* TASK INPUT:
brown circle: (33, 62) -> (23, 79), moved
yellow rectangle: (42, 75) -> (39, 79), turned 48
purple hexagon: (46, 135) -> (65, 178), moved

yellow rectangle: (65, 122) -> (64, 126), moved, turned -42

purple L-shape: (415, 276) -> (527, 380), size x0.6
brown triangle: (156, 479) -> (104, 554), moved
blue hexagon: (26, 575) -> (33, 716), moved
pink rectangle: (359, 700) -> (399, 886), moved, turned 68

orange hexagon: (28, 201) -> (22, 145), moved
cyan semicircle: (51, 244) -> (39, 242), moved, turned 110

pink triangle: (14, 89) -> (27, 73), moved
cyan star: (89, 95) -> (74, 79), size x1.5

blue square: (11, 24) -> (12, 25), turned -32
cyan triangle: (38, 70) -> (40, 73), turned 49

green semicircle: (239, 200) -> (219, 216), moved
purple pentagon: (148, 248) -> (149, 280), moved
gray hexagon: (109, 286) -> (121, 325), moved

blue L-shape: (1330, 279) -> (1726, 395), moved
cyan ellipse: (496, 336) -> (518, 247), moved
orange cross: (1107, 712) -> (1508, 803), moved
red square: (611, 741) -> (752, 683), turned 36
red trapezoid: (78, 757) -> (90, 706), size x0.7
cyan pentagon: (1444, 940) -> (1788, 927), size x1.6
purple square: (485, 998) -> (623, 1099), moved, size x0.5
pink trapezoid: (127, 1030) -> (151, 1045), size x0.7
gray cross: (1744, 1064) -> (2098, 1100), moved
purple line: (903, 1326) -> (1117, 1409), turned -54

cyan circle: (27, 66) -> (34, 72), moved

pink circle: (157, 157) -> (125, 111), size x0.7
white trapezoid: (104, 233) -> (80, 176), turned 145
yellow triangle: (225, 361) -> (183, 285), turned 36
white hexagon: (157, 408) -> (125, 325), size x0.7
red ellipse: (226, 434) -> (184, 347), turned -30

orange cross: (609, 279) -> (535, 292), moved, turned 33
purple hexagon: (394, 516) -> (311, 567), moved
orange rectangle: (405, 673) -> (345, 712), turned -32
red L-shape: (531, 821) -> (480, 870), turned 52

* TASK TO COMPLETE:
Lines with "pentagon" in the records above: copy every one of them.

* EXPECTED ANSWER:
purple pentagon: (148, 248) -> (149, 280), moved
cyan pentagon: (1444, 940) -> (1788, 927), size x1.6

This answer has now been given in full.